## Provided records
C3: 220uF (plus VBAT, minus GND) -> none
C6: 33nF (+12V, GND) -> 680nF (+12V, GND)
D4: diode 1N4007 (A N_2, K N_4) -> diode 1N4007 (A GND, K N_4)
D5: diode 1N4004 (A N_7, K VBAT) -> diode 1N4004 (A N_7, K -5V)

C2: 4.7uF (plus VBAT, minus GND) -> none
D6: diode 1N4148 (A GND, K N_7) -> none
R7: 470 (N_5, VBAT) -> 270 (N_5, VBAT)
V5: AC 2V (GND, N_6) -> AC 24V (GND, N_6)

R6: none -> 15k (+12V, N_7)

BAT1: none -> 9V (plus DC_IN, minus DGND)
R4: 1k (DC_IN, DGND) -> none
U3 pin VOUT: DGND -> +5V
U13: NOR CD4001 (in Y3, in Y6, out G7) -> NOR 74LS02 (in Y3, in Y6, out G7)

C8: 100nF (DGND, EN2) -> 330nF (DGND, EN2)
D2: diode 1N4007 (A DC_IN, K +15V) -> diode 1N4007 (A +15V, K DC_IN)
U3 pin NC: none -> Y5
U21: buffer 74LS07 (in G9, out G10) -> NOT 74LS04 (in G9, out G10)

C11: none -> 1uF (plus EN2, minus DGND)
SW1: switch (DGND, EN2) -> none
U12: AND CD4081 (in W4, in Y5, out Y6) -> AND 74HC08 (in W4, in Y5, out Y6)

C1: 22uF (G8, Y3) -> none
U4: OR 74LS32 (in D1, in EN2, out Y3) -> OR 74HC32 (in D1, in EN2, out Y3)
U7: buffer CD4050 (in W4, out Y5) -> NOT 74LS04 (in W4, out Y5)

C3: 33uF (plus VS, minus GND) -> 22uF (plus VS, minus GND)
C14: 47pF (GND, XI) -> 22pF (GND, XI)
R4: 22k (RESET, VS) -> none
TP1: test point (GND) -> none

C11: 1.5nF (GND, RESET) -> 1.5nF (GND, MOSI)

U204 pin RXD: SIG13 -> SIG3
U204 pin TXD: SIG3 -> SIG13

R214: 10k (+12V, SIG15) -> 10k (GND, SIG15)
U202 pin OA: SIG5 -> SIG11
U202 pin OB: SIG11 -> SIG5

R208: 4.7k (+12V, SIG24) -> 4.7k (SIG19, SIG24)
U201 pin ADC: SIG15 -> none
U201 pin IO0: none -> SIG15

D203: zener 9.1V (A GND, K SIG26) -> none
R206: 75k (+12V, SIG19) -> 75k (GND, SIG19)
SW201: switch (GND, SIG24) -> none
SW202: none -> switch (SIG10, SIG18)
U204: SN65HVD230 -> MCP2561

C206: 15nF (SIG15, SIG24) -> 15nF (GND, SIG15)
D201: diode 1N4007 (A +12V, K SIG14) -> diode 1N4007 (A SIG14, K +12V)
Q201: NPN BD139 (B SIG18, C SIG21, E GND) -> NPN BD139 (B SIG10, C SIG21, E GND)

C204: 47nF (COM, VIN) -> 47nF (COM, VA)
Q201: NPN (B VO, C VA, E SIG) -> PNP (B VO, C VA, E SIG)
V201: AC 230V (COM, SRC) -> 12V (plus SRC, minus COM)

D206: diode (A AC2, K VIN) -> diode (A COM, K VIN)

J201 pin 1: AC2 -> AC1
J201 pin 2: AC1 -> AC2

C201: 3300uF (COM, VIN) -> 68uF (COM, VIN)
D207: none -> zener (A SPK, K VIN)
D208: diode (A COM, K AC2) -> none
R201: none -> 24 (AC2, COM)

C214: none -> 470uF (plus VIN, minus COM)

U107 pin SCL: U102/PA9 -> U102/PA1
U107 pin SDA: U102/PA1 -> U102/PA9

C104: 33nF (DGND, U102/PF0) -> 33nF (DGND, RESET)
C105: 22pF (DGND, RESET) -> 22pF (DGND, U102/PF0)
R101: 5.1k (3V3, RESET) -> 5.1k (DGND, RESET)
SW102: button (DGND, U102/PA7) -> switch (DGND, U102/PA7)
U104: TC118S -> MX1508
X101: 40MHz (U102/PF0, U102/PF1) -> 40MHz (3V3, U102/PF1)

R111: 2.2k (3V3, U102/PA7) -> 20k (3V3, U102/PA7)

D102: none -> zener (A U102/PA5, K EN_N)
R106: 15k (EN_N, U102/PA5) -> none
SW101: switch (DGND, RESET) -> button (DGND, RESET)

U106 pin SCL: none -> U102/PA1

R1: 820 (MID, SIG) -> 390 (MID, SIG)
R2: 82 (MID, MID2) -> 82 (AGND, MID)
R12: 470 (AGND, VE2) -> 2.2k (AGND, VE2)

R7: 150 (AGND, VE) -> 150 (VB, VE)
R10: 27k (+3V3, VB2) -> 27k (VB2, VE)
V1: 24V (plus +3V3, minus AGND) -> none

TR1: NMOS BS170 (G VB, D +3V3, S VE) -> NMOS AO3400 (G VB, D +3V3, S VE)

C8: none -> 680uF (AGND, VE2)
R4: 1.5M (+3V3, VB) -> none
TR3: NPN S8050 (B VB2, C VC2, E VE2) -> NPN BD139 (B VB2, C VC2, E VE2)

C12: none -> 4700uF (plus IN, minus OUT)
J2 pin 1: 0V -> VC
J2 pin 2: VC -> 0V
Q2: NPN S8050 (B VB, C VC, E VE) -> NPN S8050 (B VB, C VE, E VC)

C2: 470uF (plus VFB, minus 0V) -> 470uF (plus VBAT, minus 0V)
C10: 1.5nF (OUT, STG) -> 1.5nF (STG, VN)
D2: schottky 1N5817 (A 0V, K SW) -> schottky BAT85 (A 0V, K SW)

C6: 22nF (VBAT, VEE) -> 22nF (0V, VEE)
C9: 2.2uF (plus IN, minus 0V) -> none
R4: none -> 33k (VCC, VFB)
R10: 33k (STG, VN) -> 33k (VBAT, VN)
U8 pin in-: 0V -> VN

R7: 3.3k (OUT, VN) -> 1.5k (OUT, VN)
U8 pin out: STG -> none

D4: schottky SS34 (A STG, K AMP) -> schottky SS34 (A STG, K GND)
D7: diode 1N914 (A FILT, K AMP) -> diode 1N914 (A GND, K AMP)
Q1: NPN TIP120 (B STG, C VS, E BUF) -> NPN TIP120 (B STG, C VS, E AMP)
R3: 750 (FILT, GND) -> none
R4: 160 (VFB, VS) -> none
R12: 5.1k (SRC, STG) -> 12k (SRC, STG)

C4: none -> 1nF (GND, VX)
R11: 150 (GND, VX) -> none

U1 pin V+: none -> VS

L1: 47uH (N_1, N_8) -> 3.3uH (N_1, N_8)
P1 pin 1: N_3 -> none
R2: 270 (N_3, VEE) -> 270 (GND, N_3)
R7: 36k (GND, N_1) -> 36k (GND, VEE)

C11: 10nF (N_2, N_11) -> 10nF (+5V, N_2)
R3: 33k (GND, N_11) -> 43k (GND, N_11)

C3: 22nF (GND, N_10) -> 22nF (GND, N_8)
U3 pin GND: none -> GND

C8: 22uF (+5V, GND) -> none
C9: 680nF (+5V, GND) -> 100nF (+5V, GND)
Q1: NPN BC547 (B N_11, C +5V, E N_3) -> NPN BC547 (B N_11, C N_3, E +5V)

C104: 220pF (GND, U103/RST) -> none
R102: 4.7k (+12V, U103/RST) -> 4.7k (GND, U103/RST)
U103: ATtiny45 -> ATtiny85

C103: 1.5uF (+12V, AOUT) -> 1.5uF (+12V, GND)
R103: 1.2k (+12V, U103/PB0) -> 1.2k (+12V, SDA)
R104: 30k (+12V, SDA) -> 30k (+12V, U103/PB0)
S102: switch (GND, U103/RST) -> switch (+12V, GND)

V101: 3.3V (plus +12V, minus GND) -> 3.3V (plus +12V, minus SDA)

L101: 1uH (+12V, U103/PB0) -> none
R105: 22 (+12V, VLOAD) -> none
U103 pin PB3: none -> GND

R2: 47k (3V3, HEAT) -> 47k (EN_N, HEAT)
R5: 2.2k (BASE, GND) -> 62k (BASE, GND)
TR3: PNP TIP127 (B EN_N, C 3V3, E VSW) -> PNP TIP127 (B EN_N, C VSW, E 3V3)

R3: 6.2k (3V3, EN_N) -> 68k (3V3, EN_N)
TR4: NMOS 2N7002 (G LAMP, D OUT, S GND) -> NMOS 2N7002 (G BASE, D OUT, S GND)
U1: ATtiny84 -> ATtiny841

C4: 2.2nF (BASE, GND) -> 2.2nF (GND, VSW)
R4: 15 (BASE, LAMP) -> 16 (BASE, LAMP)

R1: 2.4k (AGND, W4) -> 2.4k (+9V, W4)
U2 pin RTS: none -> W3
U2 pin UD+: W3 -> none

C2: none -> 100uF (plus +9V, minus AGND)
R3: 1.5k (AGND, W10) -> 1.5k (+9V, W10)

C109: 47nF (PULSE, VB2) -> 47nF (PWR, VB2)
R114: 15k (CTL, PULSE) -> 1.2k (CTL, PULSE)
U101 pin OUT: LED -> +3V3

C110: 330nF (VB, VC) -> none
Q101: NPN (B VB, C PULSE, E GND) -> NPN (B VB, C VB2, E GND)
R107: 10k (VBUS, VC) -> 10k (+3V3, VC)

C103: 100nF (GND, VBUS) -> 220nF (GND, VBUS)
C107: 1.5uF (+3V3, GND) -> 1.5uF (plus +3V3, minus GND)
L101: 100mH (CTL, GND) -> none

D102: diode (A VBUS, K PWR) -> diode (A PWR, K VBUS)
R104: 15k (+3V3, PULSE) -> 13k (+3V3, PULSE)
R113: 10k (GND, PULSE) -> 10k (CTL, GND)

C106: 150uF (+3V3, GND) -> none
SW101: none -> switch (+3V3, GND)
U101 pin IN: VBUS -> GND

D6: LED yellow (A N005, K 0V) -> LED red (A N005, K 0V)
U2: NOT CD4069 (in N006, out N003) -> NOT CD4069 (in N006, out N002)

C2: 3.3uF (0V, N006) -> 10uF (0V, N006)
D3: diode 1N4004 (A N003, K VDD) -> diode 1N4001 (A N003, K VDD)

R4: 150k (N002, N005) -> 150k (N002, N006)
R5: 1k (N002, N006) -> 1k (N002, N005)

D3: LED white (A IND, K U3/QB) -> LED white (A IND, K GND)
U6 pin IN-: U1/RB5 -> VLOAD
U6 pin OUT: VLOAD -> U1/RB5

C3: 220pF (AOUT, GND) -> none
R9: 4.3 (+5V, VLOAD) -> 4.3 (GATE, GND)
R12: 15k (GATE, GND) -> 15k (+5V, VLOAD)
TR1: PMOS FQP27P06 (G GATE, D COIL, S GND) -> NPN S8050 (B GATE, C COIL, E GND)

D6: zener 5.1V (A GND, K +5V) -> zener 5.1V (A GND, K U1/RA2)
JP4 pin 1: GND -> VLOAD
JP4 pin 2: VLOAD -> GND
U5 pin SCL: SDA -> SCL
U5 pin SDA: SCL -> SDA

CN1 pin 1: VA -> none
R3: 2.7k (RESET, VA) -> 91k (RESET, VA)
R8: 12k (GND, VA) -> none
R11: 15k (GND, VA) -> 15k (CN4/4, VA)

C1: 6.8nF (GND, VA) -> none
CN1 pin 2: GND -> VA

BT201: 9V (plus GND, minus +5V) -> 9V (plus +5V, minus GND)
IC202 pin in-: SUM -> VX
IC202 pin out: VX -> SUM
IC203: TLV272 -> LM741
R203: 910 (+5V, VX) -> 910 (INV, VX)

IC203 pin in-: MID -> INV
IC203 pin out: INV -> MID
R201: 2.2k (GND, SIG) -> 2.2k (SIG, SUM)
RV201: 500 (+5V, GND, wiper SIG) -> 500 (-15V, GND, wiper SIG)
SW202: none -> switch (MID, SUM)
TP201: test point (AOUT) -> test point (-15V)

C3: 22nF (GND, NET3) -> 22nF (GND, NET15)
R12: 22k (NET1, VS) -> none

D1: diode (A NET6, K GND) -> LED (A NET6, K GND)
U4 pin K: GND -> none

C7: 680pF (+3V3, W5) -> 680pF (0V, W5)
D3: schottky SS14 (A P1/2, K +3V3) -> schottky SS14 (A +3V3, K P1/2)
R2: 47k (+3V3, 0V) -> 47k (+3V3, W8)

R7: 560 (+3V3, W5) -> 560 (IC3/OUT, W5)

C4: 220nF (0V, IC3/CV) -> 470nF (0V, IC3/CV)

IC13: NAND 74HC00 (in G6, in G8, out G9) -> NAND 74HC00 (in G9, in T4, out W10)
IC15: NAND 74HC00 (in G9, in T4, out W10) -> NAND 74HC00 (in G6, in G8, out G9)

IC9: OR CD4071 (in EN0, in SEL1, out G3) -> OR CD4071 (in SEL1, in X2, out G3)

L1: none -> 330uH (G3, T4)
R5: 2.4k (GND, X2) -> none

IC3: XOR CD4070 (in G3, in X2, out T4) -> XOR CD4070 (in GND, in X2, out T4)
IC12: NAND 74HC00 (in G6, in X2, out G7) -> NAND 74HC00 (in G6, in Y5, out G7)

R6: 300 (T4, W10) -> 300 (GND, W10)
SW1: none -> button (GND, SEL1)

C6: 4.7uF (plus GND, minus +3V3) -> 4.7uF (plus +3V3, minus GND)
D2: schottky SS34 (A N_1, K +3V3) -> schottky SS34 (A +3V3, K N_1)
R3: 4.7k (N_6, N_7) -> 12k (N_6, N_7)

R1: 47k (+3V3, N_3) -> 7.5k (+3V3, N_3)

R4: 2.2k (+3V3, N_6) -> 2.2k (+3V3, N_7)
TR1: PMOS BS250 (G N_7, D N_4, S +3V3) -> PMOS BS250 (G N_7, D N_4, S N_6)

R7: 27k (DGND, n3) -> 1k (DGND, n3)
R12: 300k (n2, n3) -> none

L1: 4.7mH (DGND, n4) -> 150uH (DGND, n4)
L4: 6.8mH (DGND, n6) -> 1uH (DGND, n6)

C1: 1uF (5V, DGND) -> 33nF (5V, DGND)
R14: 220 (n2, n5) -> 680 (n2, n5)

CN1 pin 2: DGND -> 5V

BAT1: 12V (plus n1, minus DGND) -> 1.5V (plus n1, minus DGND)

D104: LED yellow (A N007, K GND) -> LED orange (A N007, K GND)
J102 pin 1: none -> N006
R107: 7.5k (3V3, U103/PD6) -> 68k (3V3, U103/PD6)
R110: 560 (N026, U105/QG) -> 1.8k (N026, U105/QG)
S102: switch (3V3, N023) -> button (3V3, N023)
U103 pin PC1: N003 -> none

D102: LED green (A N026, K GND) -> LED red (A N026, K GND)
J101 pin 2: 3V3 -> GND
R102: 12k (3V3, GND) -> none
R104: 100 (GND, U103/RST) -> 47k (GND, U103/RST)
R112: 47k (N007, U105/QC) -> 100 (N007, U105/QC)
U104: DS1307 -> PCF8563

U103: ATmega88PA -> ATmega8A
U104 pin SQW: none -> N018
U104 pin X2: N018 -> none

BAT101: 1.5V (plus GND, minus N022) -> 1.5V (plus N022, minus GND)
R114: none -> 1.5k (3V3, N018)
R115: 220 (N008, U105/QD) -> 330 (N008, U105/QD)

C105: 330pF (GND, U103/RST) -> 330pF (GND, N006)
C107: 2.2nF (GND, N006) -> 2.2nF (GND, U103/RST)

## Work instruction
Restate word for word the entries above from the line with "U201 pin IO0: none -> SIG15" through the line with "U104: TC118S -> MX1508", inclusive, leaving out everything else.

## Output of the task
U201 pin IO0: none -> SIG15

D203: zener 9.1V (A GND, K SIG26) -> none
R206: 75k (+12V, SIG19) -> 75k (GND, SIG19)
SW201: switch (GND, SIG24) -> none
SW202: none -> switch (SIG10, SIG18)
U204: SN65HVD230 -> MCP2561

C206: 15nF (SIG15, SIG24) -> 15nF (GND, SIG15)
D201: diode 1N4007 (A +12V, K SIG14) -> diode 1N4007 (A SIG14, K +12V)
Q201: NPN BD139 (B SIG18, C SIG21, E GND) -> NPN BD139 (B SIG10, C SIG21, E GND)

C204: 47nF (COM, VIN) -> 47nF (COM, VA)
Q201: NPN (B VO, C VA, E SIG) -> PNP (B VO, C VA, E SIG)
V201: AC 230V (COM, SRC) -> 12V (plus SRC, minus COM)

D206: diode (A AC2, K VIN) -> diode (A COM, K VIN)

J201 pin 1: AC2 -> AC1
J201 pin 2: AC1 -> AC2

C201: 3300uF (COM, VIN) -> 68uF (COM, VIN)
D207: none -> zener (A SPK, K VIN)
D208: diode (A COM, K AC2) -> none
R201: none -> 24 (AC2, COM)

C214: none -> 470uF (plus VIN, minus COM)

U107 pin SCL: U102/PA9 -> U102/PA1
U107 pin SDA: U102/PA1 -> U102/PA9

C104: 33nF (DGND, U102/PF0) -> 33nF (DGND, RESET)
C105: 22pF (DGND, RESET) -> 22pF (DGND, U102/PF0)
R101: 5.1k (3V3, RESET) -> 5.1k (DGND, RESET)
SW102: button (DGND, U102/PA7) -> switch (DGND, U102/PA7)
U104: TC118S -> MX1508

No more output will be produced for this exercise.